Stored items from a collection -
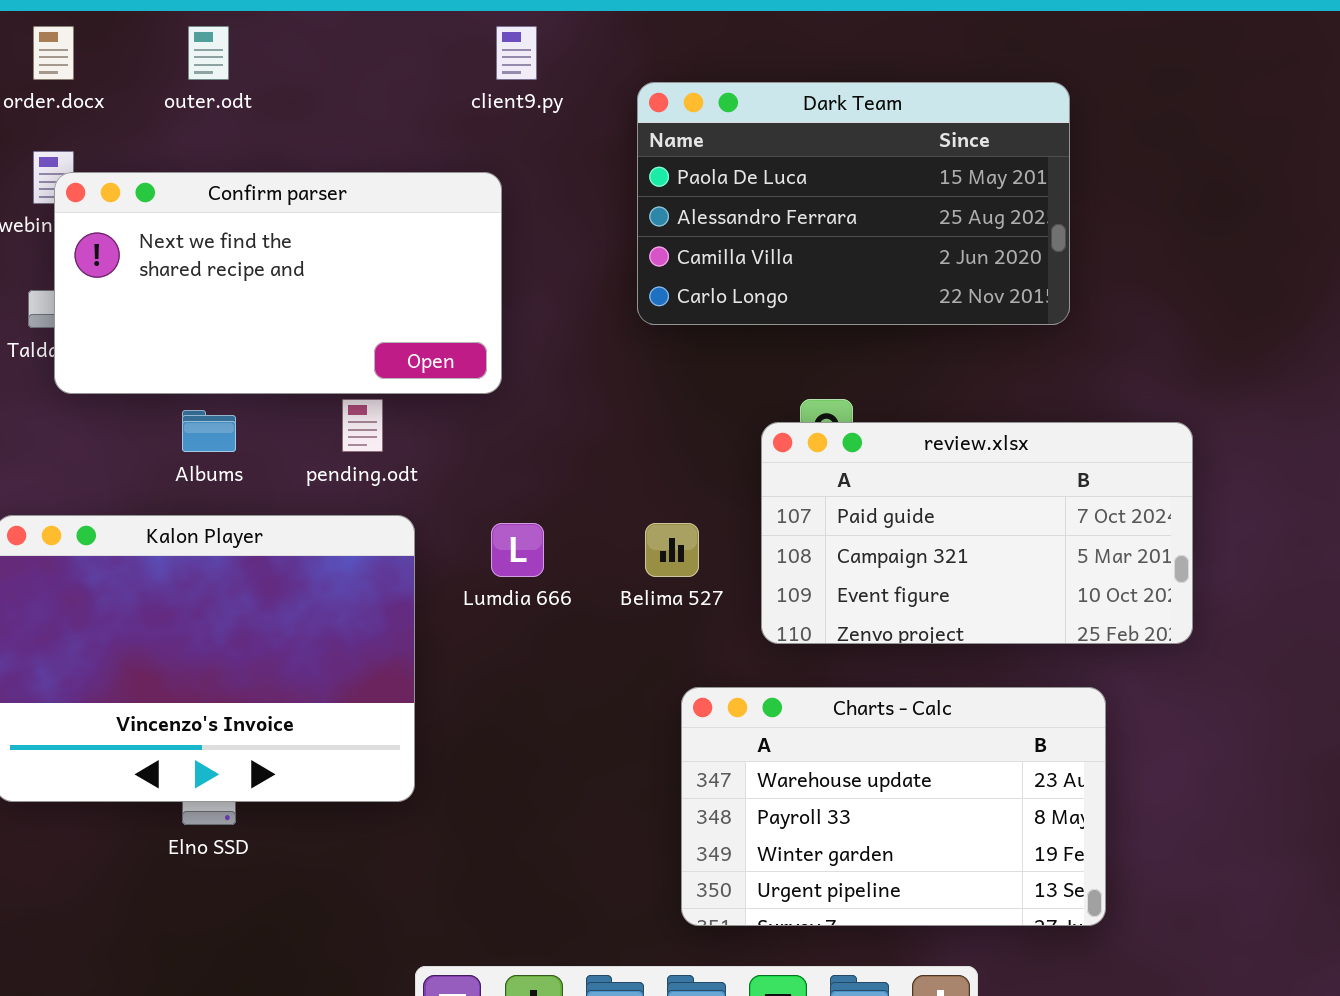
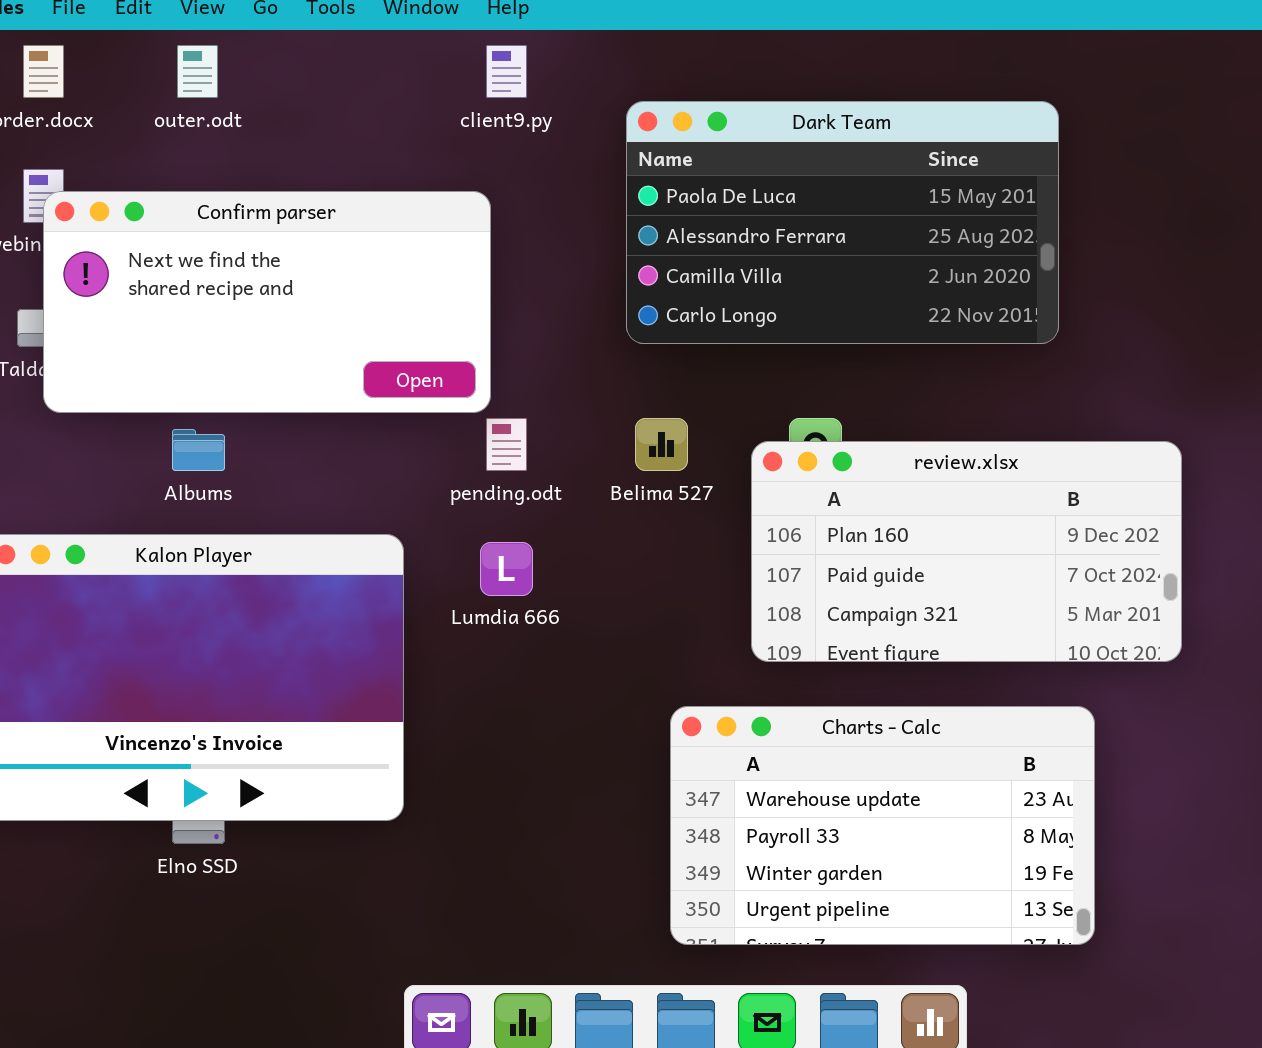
pending.odt: [342,399,383,452] -> [486,418,527,471], moved
review.xlsx: [761,422,1193,644] -> [751,441,1182,662], scrolled up 1 row
Belima 527: [645,523,699,577] -> [635,418,688,471], moved

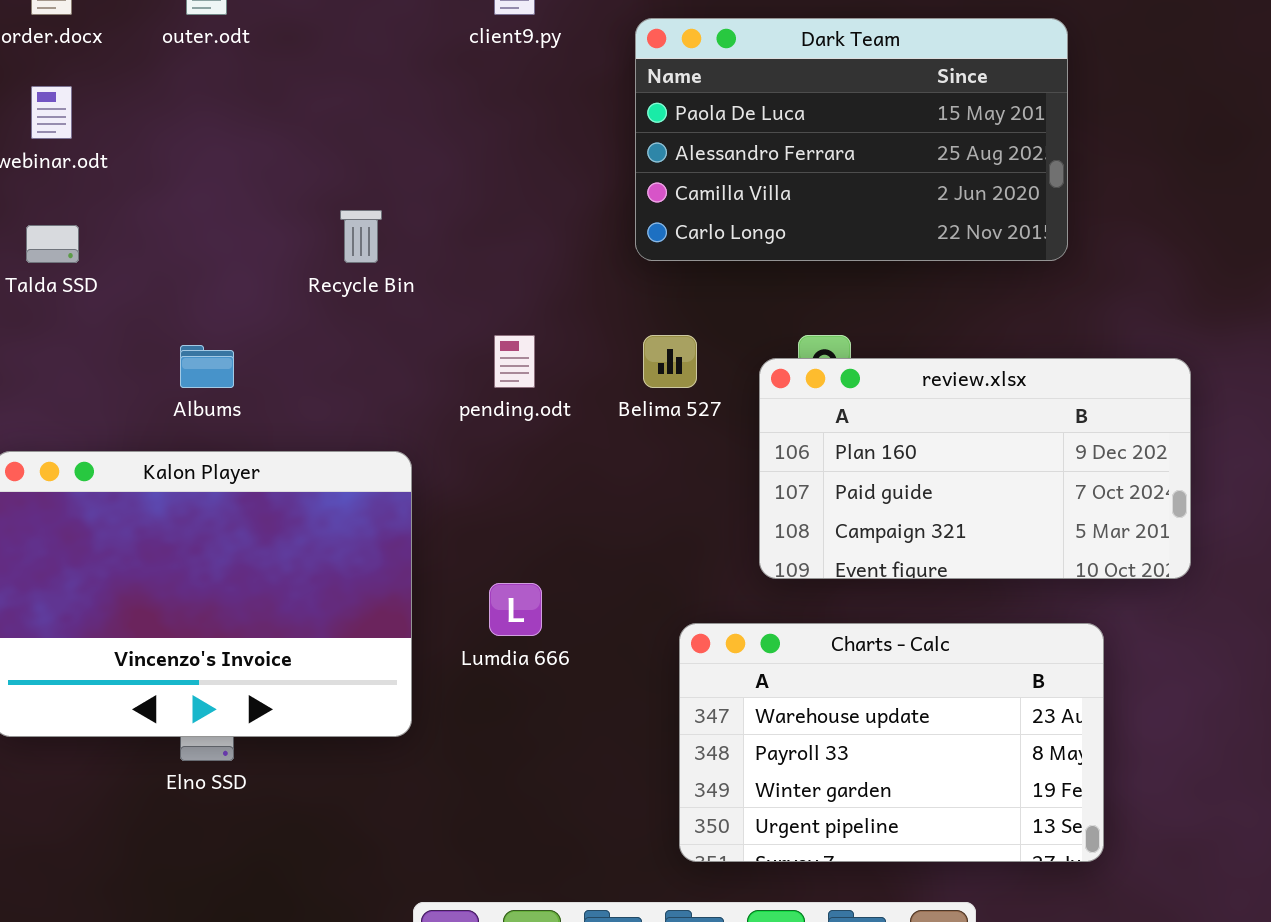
Confirm parser: [43,191,491,413] -> none, closed
Lumdia 666: [480,542,533,596] -> [489,583,542,636], moved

ABOUT THIS TASK -
Each line from the one with "review.xlsx: [761,422,1193,644] ->" to the final line of the data above is to be printed exactly; no picture should appear in the copy.

ANSWER FOR THIS EXERCISE -
review.xlsx: [761,422,1193,644] -> [751,441,1182,662], scrolled up 1 row
Belima 527: [645,523,699,577] -> [635,418,688,471], moved

Confirm parser: [43,191,491,413] -> none, closed
Lumdia 666: [480,542,533,596] -> [489,583,542,636], moved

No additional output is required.